WHAT IS REQUIRED
Make an exact copy of every entry, leaving the pictures out.

*** Begin section ***

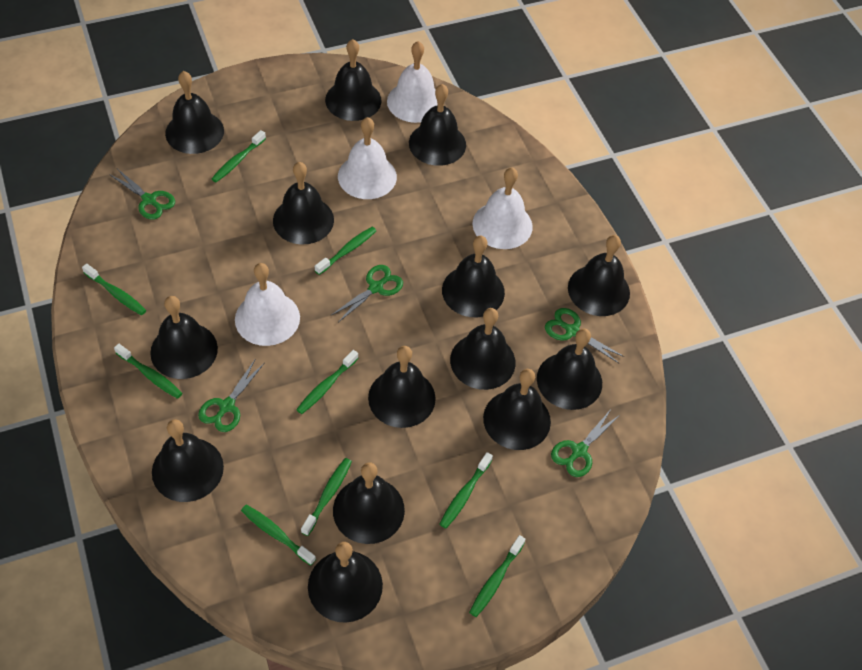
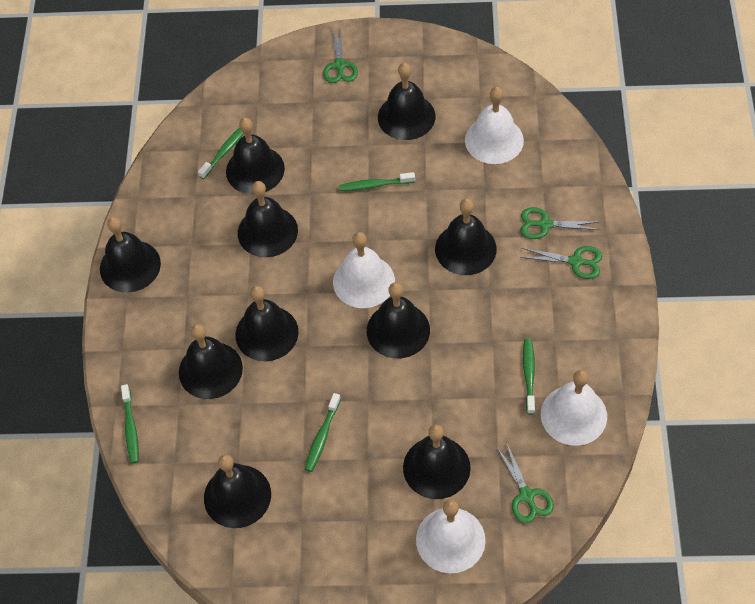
black bell: 14 -> 10
green scissors: 5 -> 4
green toothbrush: 9 -> 5

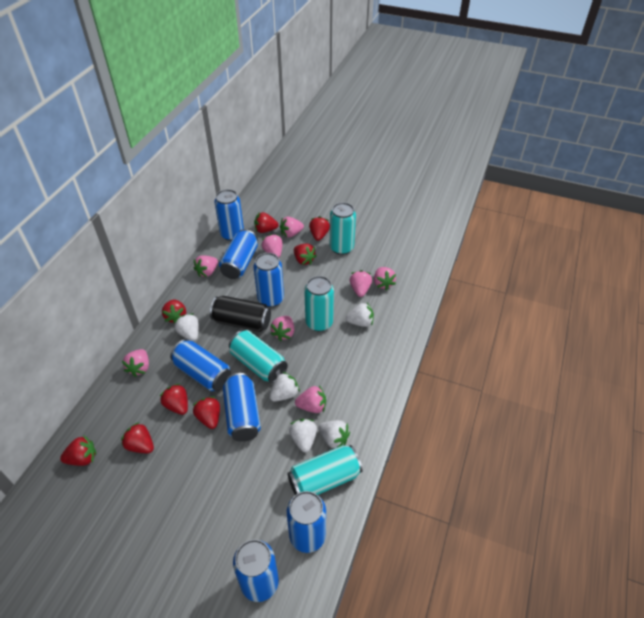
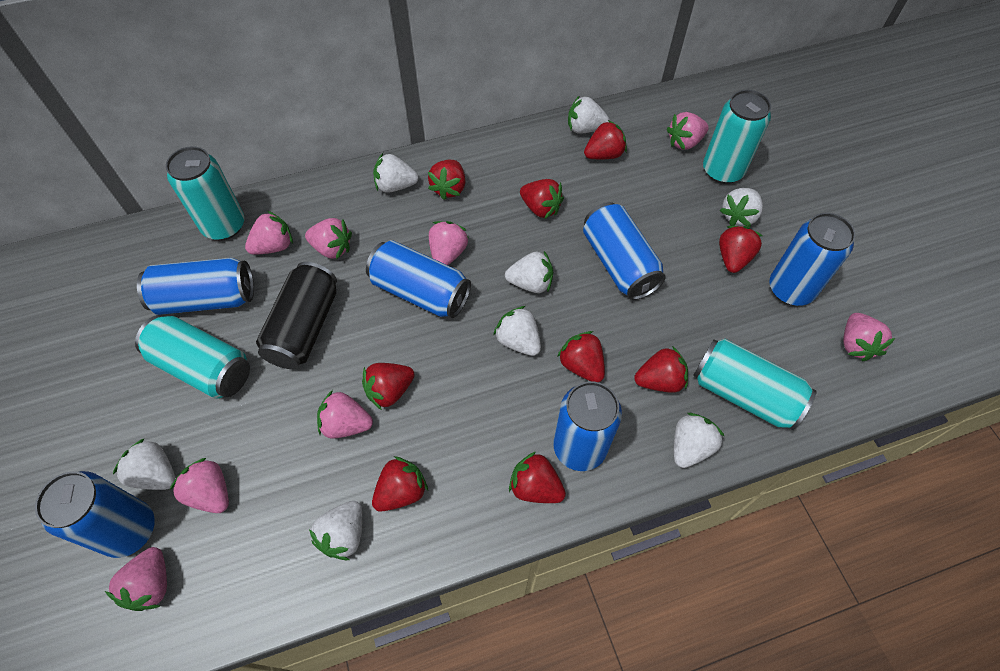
blue can: 7 -> 6
red strawberry: 8 -> 9
white strawberry: 5 -> 8

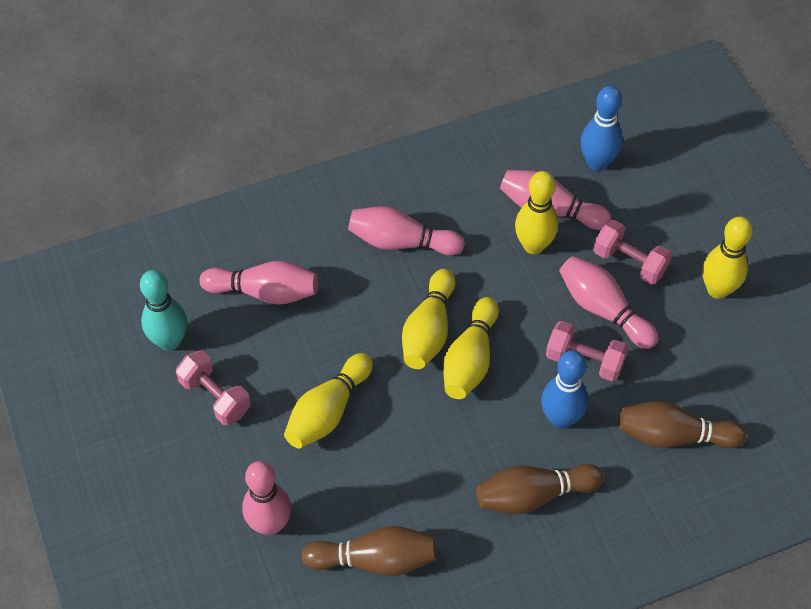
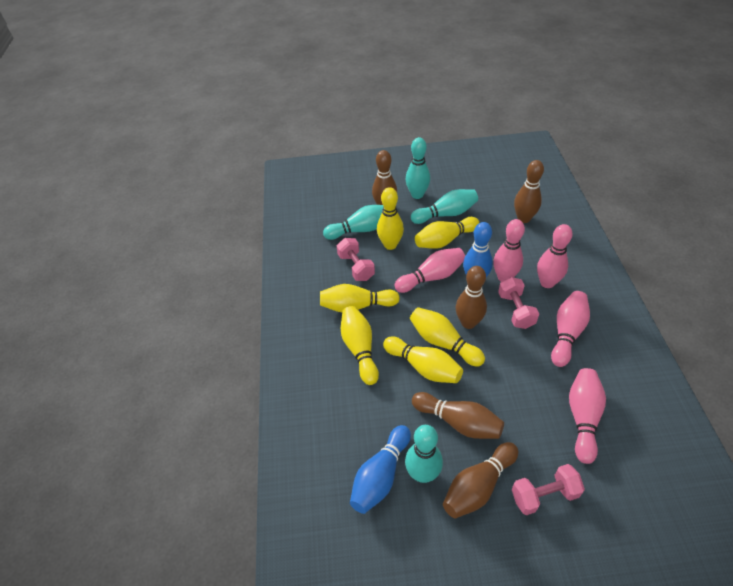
brown bowling pin: 3 -> 5
turquoise bowling pin: 1 -> 4
yellow bowling pin: 5 -> 6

*** End section ***

WORKED SOLUTION
black bell: 14 -> 10
green scissors: 5 -> 4
green toothbrush: 9 -> 5

blue can: 7 -> 6
red strawberry: 8 -> 9
white strawberry: 5 -> 8

brown bowling pin: 3 -> 5
turquoise bowling pin: 1 -> 4
yellow bowling pin: 5 -> 6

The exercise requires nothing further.